»»

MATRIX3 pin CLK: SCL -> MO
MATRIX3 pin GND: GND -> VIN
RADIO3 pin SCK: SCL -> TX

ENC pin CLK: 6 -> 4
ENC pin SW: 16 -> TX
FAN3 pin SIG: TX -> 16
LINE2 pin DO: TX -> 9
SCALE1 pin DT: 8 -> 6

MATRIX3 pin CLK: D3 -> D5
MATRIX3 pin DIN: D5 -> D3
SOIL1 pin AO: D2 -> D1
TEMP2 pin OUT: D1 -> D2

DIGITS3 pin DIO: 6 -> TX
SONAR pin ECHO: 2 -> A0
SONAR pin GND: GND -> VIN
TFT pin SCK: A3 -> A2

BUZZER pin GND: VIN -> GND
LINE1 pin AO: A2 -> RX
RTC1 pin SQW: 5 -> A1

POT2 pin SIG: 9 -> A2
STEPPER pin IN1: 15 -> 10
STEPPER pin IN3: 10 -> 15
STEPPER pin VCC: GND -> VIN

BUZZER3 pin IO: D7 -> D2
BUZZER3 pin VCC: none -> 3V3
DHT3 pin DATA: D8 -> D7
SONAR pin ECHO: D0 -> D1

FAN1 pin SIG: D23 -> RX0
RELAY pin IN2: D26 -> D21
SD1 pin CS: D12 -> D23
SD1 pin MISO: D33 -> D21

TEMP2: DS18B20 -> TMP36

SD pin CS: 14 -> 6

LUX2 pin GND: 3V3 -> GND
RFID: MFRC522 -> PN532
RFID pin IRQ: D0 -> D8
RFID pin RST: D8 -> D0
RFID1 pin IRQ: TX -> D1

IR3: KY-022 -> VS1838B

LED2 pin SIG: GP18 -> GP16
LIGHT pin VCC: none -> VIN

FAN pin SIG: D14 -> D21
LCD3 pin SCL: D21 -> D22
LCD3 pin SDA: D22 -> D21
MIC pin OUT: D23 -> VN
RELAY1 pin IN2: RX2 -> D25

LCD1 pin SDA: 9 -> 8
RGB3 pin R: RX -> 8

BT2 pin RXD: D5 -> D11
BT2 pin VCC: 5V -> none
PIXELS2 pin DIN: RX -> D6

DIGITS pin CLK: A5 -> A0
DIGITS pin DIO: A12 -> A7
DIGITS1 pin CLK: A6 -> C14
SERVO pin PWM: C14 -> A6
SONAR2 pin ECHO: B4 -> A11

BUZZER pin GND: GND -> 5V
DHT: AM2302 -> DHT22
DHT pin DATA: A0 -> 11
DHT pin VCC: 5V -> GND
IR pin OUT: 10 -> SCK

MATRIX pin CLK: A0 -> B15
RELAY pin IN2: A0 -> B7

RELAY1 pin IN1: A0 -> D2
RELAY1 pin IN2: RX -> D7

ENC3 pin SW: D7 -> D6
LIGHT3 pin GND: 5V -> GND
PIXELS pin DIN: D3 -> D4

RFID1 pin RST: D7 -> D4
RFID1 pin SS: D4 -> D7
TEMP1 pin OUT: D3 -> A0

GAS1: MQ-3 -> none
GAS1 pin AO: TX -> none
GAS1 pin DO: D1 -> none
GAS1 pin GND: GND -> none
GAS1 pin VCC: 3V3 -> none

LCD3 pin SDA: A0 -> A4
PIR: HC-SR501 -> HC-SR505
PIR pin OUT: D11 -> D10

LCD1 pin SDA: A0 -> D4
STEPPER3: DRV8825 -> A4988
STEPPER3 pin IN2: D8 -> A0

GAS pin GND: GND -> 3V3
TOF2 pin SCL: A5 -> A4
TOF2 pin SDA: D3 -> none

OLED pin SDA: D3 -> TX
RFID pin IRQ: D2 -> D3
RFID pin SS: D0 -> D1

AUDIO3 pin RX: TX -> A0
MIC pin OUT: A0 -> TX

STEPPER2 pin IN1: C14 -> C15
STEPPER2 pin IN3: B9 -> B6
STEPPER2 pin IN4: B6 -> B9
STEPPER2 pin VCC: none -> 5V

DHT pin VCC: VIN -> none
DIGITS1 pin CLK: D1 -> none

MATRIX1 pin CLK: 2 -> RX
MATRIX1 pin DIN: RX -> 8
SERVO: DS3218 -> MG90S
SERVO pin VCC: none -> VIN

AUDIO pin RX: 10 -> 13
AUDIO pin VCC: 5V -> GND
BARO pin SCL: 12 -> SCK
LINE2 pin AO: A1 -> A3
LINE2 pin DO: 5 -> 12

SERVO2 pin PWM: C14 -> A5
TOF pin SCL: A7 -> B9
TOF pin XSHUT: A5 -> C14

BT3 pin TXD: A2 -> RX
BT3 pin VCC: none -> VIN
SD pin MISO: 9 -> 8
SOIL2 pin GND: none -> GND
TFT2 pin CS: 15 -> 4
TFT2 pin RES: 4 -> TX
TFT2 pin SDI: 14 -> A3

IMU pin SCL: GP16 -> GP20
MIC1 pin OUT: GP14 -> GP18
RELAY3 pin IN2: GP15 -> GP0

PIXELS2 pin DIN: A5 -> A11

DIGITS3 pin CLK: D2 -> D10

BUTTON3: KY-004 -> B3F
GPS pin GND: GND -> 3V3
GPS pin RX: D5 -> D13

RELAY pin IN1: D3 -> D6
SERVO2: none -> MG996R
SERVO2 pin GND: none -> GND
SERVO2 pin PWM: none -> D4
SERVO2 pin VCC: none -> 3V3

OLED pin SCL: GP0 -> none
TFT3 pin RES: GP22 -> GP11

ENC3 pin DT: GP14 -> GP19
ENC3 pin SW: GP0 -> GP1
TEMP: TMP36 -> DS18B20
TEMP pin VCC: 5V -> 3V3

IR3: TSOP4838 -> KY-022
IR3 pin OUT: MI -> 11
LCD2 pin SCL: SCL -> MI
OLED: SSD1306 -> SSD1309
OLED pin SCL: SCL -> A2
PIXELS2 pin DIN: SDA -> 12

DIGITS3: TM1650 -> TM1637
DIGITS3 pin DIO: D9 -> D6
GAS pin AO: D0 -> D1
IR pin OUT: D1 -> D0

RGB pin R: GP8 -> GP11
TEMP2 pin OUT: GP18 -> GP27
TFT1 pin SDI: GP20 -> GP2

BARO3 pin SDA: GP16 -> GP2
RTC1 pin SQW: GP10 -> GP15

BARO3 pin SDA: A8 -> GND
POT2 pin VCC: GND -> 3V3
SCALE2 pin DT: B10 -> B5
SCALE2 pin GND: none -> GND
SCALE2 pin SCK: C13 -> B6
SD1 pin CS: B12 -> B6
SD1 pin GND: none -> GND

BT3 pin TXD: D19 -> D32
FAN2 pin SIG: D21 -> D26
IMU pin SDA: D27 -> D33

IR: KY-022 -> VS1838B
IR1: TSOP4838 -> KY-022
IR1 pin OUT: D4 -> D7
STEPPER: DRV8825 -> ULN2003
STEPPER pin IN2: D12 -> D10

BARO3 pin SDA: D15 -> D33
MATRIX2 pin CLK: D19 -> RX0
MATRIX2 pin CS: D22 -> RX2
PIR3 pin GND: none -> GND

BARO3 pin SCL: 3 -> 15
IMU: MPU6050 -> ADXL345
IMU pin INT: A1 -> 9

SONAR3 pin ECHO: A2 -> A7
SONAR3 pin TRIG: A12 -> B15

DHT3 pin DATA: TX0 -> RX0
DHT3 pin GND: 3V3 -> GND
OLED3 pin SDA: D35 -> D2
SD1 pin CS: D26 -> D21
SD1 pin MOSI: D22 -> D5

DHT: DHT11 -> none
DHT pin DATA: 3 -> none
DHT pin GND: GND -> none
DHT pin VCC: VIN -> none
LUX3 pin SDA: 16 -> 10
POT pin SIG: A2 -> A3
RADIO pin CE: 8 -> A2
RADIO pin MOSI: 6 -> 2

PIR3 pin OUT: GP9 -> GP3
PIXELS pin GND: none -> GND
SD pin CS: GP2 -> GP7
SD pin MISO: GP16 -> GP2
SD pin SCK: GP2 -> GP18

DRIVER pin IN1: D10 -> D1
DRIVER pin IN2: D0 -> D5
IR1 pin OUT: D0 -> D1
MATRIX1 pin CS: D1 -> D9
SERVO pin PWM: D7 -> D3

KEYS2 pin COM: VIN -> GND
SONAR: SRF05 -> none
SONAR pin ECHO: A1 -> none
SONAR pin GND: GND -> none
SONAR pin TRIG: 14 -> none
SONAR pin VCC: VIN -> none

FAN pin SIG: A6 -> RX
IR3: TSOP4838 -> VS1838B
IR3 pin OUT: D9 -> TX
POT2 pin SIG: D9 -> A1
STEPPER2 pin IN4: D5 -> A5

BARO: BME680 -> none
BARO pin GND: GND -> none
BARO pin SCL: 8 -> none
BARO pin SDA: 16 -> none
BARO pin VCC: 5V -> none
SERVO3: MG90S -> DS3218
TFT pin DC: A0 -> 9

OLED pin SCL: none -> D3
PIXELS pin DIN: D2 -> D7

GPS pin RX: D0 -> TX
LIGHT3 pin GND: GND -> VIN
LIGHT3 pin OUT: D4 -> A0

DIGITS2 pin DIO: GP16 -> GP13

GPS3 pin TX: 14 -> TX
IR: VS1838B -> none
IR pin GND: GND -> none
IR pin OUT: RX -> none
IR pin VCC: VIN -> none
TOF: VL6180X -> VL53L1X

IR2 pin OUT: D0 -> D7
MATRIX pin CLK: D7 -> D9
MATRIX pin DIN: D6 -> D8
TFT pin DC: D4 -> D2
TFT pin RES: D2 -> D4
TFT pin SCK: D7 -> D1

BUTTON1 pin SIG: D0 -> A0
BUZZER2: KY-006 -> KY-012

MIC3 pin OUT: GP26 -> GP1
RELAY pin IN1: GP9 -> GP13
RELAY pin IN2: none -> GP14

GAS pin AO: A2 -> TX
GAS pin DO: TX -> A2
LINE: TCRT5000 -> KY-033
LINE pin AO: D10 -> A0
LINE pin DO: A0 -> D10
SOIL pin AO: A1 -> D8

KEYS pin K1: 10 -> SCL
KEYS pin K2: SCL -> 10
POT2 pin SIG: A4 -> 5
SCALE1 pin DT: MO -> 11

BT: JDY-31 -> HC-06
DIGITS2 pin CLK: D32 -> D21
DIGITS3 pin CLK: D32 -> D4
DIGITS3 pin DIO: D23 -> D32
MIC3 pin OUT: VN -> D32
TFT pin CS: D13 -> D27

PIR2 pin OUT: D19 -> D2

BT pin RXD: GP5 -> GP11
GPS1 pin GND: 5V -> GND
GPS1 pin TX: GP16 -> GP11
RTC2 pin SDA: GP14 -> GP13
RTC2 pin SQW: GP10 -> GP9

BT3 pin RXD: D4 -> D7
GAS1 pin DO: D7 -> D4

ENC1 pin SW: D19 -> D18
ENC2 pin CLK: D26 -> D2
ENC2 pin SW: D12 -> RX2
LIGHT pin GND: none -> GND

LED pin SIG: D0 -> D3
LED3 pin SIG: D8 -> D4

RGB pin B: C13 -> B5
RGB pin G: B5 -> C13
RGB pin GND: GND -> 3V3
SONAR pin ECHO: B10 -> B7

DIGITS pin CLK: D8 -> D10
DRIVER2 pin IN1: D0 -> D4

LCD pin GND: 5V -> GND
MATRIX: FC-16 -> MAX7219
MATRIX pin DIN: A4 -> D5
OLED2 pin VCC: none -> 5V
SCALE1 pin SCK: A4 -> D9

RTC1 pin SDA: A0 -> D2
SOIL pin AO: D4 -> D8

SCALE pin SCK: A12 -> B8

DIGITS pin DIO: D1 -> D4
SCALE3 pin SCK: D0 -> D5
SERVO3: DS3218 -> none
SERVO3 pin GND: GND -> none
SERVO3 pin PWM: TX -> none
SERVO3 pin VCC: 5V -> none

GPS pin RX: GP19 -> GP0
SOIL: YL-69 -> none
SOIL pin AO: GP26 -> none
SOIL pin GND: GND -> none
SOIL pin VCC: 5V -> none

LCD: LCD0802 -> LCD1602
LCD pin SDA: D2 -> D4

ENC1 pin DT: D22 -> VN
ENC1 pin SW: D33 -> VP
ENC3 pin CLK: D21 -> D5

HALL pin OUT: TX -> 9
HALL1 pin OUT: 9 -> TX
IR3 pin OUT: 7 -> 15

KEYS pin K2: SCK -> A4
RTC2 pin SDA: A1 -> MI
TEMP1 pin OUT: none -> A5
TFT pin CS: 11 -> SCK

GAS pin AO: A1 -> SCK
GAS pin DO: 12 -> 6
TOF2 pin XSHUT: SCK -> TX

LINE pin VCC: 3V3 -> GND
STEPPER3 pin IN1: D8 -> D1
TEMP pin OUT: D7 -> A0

««

Assigned task »
Among the lines above, repeat exactly those from the line with "SD pin MISO: 9 -> 8" to the line with "PIR3 pin OUT: GP9 -> GP3", counting both ends.

Output »
SD pin MISO: 9 -> 8
SOIL2 pin GND: none -> GND
TFT2 pin CS: 15 -> 4
TFT2 pin RES: 4 -> TX
TFT2 pin SDI: 14 -> A3

IMU pin SCL: GP16 -> GP20
MIC1 pin OUT: GP14 -> GP18
RELAY3 pin IN2: GP15 -> GP0

PIXELS2 pin DIN: A5 -> A11

DIGITS3 pin CLK: D2 -> D10

BUTTON3: KY-004 -> B3F
GPS pin GND: GND -> 3V3
GPS pin RX: D5 -> D13

RELAY pin IN1: D3 -> D6
SERVO2: none -> MG996R
SERVO2 pin GND: none -> GND
SERVO2 pin PWM: none -> D4
SERVO2 pin VCC: none -> 3V3

OLED pin SCL: GP0 -> none
TFT3 pin RES: GP22 -> GP11

ENC3 pin DT: GP14 -> GP19
ENC3 pin SW: GP0 -> GP1
TEMP: TMP36 -> DS18B20
TEMP pin VCC: 5V -> 3V3

IR3: TSOP4838 -> KY-022
IR3 pin OUT: MI -> 11
LCD2 pin SCL: SCL -> MI
OLED: SSD1306 -> SSD1309
OLED pin SCL: SCL -> A2
PIXELS2 pin DIN: SDA -> 12

DIGITS3: TM1650 -> TM1637
DIGITS3 pin DIO: D9 -> D6
GAS pin AO: D0 -> D1
IR pin OUT: D1 -> D0

RGB pin R: GP8 -> GP11
TEMP2 pin OUT: GP18 -> GP27
TFT1 pin SDI: GP20 -> GP2

BARO3 pin SDA: GP16 -> GP2
RTC1 pin SQW: GP10 -> GP15

BARO3 pin SDA: A8 -> GND
POT2 pin VCC: GND -> 3V3
SCALE2 pin DT: B10 -> B5
SCALE2 pin GND: none -> GND
SCALE2 pin SCK: C13 -> B6
SD1 pin CS: B12 -> B6
SD1 pin GND: none -> GND

BT3 pin TXD: D19 -> D32
FAN2 pin SIG: D21 -> D26
IMU pin SDA: D27 -> D33

IR: KY-022 -> VS1838B
IR1: TSOP4838 -> KY-022
IR1 pin OUT: D4 -> D7
STEPPER: DRV8825 -> ULN2003
STEPPER pin IN2: D12 -> D10

BARO3 pin SDA: D15 -> D33
MATRIX2 pin CLK: D19 -> RX0
MATRIX2 pin CS: D22 -> RX2
PIR3 pin GND: none -> GND

BARO3 pin SCL: 3 -> 15
IMU: MPU6050 -> ADXL345
IMU pin INT: A1 -> 9

SONAR3 pin ECHO: A2 -> A7
SONAR3 pin TRIG: A12 -> B15

DHT3 pin DATA: TX0 -> RX0
DHT3 pin GND: 3V3 -> GND
OLED3 pin SDA: D35 -> D2
SD1 pin CS: D26 -> D21
SD1 pin MOSI: D22 -> D5

DHT: DHT11 -> none
DHT pin DATA: 3 -> none
DHT pin GND: GND -> none
DHT pin VCC: VIN -> none
LUX3 pin SDA: 16 -> 10
POT pin SIG: A2 -> A3
RADIO pin CE: 8 -> A2
RADIO pin MOSI: 6 -> 2

PIR3 pin OUT: GP9 -> GP3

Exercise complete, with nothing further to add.